Exercise. Write out the data below exactly, beginning with the first line and ending once the line that has "none -> red hat [650,112,725,187]" is written.

Available data.
━━━━━━━━━━━━━━━━━━━━━━━━━━━━━━
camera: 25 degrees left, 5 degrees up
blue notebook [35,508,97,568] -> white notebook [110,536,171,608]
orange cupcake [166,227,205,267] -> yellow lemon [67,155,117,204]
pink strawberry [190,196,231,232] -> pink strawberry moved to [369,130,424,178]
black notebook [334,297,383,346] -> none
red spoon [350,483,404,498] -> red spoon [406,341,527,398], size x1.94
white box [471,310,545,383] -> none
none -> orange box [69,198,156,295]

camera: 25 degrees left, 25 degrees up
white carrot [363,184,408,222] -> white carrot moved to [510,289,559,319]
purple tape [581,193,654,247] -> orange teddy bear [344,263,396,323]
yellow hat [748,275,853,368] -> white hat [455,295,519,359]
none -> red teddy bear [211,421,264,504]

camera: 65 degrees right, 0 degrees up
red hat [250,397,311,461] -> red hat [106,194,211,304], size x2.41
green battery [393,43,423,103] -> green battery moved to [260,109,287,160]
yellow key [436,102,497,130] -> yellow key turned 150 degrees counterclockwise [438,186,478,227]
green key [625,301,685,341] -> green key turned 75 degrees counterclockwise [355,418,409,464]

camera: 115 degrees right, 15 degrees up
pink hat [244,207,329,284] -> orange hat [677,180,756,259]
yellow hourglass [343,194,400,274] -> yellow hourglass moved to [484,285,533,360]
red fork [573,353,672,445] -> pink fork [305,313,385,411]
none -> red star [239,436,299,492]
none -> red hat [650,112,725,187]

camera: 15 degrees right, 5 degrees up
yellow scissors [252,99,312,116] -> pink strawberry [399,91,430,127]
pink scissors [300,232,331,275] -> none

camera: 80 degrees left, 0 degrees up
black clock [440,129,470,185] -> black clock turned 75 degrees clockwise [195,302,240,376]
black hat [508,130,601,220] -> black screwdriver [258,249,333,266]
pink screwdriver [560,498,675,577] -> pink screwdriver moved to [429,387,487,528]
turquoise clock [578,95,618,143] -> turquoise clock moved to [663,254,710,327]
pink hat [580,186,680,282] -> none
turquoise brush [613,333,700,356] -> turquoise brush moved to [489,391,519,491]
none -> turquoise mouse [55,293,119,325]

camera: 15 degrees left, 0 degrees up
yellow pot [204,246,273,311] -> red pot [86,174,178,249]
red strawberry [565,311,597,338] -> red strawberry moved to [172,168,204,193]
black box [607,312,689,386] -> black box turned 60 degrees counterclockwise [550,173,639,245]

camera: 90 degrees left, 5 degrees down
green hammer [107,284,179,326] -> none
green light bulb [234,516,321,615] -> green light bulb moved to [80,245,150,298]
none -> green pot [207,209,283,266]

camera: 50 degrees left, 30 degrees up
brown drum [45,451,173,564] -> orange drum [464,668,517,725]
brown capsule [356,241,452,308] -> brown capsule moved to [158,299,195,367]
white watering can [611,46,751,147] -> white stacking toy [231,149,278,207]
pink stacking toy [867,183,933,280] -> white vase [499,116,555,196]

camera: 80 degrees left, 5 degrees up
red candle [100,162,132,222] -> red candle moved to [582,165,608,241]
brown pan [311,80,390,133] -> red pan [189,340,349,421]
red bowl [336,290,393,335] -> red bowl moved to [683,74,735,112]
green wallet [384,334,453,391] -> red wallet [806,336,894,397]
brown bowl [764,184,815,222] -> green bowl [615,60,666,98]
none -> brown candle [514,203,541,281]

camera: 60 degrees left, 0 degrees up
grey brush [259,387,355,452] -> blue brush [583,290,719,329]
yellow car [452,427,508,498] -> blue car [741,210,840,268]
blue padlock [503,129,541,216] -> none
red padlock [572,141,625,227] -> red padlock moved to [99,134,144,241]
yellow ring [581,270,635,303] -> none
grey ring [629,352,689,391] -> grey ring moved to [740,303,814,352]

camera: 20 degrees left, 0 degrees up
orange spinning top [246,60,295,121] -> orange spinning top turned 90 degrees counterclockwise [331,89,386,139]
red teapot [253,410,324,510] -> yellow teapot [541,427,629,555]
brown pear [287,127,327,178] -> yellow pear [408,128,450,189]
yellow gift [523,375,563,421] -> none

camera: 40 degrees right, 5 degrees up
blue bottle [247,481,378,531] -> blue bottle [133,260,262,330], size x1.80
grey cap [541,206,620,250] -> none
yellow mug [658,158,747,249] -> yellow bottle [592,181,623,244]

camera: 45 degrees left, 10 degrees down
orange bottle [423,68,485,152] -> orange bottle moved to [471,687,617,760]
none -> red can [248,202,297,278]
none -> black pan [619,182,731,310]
━━━━━━━━━━━━━━━━━━━━━━━━━━━━━━
Response to the task.
camera: 25 degrees left, 5 degrees up
blue notebook [35,508,97,568] -> white notebook [110,536,171,608]
orange cupcake [166,227,205,267] -> yellow lemon [67,155,117,204]
pink strawberry [190,196,231,232] -> pink strawberry moved to [369,130,424,178]
black notebook [334,297,383,346] -> none
red spoon [350,483,404,498] -> red spoon [406,341,527,398], size x1.94
white box [471,310,545,383] -> none
none -> orange box [69,198,156,295]

camera: 25 degrees left, 25 degrees up
white carrot [363,184,408,222] -> white carrot moved to [510,289,559,319]
purple tape [581,193,654,247] -> orange teddy bear [344,263,396,323]
yellow hat [748,275,853,368] -> white hat [455,295,519,359]
none -> red teddy bear [211,421,264,504]

camera: 65 degrees right, 0 degrees up
red hat [250,397,311,461] -> red hat [106,194,211,304], size x2.41
green battery [393,43,423,103] -> green battery moved to [260,109,287,160]
yellow key [436,102,497,130] -> yellow key turned 150 degrees counterclockwise [438,186,478,227]
green key [625,301,685,341] -> green key turned 75 degrees counterclockwise [355,418,409,464]

camera: 115 degrees right, 15 degrees up
pink hat [244,207,329,284] -> orange hat [677,180,756,259]
yellow hourglass [343,194,400,274] -> yellow hourglass moved to [484,285,533,360]
red fork [573,353,672,445] -> pink fork [305,313,385,411]
none -> red star [239,436,299,492]
none -> red hat [650,112,725,187]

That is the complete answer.